Work instruction ▸ Copy nothing but the lines below running from the line containing "turquoise button [90,293,161,333]" through the line containing "grey cone [100,166,154,237]", both end lines included.

Source records
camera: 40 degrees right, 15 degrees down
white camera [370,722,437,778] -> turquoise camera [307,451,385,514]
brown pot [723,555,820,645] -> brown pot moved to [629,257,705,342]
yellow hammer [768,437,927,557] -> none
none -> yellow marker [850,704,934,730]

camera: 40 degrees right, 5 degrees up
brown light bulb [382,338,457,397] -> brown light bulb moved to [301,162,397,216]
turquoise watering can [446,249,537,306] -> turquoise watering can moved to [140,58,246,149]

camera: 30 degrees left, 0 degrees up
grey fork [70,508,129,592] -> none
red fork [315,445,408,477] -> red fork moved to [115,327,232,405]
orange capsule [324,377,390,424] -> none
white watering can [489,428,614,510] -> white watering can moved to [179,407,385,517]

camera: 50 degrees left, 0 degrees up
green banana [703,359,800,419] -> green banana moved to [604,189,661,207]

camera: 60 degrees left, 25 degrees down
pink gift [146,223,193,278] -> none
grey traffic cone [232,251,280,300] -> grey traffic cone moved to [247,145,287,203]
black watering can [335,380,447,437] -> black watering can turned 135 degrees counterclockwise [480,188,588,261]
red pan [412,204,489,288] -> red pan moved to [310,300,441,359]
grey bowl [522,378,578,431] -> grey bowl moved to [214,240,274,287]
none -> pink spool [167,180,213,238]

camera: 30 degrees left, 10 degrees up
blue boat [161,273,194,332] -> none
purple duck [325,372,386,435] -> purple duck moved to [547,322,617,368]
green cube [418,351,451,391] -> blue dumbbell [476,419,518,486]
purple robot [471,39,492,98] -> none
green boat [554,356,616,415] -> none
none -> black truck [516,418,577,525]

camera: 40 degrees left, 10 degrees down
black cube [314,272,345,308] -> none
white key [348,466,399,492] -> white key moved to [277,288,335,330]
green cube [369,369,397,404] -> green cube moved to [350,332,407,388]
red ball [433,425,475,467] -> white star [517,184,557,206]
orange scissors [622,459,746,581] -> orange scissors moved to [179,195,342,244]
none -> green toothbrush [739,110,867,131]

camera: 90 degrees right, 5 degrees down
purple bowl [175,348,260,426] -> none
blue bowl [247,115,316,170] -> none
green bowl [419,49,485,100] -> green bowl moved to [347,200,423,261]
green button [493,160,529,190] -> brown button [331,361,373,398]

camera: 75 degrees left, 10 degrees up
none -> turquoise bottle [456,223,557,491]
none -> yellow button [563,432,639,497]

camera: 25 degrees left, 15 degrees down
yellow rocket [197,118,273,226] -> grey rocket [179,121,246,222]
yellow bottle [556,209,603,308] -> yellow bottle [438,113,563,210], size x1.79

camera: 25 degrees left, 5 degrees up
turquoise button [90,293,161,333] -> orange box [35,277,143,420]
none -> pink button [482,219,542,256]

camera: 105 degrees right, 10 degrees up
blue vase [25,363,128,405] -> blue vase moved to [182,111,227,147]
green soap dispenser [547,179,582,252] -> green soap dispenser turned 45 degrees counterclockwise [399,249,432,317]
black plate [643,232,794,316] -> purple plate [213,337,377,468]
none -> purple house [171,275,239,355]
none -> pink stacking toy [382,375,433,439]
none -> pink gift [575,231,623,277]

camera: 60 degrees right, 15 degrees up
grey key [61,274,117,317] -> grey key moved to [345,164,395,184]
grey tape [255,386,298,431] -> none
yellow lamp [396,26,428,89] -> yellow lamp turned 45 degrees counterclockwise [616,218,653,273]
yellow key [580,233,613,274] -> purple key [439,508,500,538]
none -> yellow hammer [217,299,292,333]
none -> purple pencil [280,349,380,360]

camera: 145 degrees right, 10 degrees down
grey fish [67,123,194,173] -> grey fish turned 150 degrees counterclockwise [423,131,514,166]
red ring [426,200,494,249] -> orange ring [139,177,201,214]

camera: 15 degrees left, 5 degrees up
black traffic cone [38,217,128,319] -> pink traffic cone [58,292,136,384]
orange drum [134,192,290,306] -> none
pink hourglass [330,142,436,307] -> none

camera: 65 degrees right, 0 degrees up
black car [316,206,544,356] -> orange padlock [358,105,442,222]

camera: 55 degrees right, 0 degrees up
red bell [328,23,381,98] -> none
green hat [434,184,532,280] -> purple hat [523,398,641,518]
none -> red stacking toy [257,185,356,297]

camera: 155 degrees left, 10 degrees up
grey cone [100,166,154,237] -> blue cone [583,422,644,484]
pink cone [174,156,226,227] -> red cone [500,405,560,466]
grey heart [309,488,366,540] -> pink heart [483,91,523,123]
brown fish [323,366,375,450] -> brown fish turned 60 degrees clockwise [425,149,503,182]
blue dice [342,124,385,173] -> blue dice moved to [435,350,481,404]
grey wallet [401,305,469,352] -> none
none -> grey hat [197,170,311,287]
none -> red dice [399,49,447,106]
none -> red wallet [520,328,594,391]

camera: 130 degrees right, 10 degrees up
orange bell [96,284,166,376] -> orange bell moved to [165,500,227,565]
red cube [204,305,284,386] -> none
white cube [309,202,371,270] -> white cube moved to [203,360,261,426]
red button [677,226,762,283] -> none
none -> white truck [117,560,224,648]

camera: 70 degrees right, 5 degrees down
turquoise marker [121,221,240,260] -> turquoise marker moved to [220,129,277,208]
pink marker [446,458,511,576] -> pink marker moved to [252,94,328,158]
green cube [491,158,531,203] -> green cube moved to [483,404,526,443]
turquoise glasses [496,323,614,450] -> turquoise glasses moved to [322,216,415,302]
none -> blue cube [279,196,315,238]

Task solution ▸
turquoise button [90,293,161,333] -> orange box [35,277,143,420]
none -> pink button [482,219,542,256]

camera: 105 degrees right, 10 degrees up
blue vase [25,363,128,405] -> blue vase moved to [182,111,227,147]
green soap dispenser [547,179,582,252] -> green soap dispenser turned 45 degrees counterclockwise [399,249,432,317]
black plate [643,232,794,316] -> purple plate [213,337,377,468]
none -> purple house [171,275,239,355]
none -> pink stacking toy [382,375,433,439]
none -> pink gift [575,231,623,277]

camera: 60 degrees right, 15 degrees up
grey key [61,274,117,317] -> grey key moved to [345,164,395,184]
grey tape [255,386,298,431] -> none
yellow lamp [396,26,428,89] -> yellow lamp turned 45 degrees counterclockwise [616,218,653,273]
yellow key [580,233,613,274] -> purple key [439,508,500,538]
none -> yellow hammer [217,299,292,333]
none -> purple pencil [280,349,380,360]

camera: 145 degrees right, 10 degrees down
grey fish [67,123,194,173] -> grey fish turned 150 degrees counterclockwise [423,131,514,166]
red ring [426,200,494,249] -> orange ring [139,177,201,214]

camera: 15 degrees left, 5 degrees up
black traffic cone [38,217,128,319] -> pink traffic cone [58,292,136,384]
orange drum [134,192,290,306] -> none
pink hourglass [330,142,436,307] -> none

camera: 65 degrees right, 0 degrees up
black car [316,206,544,356] -> orange padlock [358,105,442,222]

camera: 55 degrees right, 0 degrees up
red bell [328,23,381,98] -> none
green hat [434,184,532,280] -> purple hat [523,398,641,518]
none -> red stacking toy [257,185,356,297]

camera: 155 degrees left, 10 degrees up
grey cone [100,166,154,237] -> blue cone [583,422,644,484]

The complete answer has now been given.